WORK REQUIRED: Change "Matches" to "Games" in the records from their start through the line holding "Wins (33, 20)", inclusive, and give those lines again with nothing else altered.

##########

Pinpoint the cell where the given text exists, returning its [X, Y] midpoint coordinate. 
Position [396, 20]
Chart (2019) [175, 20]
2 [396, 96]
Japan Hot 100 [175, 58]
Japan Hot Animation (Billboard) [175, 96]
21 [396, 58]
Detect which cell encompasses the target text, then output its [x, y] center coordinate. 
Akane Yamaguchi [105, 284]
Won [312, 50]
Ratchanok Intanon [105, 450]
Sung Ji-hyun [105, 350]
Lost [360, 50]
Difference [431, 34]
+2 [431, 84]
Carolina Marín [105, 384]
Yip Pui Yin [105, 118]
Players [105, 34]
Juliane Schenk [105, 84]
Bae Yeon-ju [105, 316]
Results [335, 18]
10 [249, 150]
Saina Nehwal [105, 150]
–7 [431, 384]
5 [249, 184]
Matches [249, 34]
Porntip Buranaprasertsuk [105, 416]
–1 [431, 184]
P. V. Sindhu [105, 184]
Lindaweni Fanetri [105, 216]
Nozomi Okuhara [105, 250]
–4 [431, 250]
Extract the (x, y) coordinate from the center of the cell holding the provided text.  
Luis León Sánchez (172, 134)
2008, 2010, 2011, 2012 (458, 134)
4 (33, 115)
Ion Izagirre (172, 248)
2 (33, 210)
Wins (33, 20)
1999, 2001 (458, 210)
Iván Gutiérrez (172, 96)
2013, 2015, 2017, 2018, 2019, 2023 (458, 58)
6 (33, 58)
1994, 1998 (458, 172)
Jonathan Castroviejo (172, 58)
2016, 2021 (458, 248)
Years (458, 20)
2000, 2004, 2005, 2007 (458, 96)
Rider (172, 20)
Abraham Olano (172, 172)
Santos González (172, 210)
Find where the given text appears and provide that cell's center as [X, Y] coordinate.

##########

RESPONSE:
Pinpoint the cell where the given text exists, returning its [X, Y] midpoint coordinate. 
Position [396, 20]
Chart (2019) [175, 20]
2 [396, 96]
Japan Hot 100 [175, 58]
Japan Hot Animation (Billboard) [175, 96]
21 [396, 58]
Detect which cell encompasses the target text, then output its [x, y] center coordinate. 
Akane Yamaguchi [105, 284]
Won [312, 50]
Ratchanok Intanon [105, 450]
Sung Ji-hyun [105, 350]
Lost [360, 50]
Difference [431, 34]
+2 [431, 84]
Carolina Marín [105, 384]
Yip Pui Yin [105, 118]
Players [105, 34]
Juliane Schenk [105, 84]
Bae Yeon-ju [105, 316]
Results [335, 18]
10 [249, 150]
Saina Nehwal [105, 150]
–7 [431, 384]
5 [249, 184]
Games [249, 34]
Porntip Buranaprasertsuk [105, 416]
–1 [431, 184]
P. V. Sindhu [105, 184]
Lindaweni Fanetri [105, 216]
Nozomi Okuhara [105, 250]
–4 [431, 250]
Extract the (x, y) coordinate from the center of the cell holding the provided text.  
Luis León Sánchez (172, 134)
2008, 2010, 2011, 2012 (458, 134)
4 (33, 115)
Ion Izagirre (172, 248)
2 (33, 210)
Wins (33, 20)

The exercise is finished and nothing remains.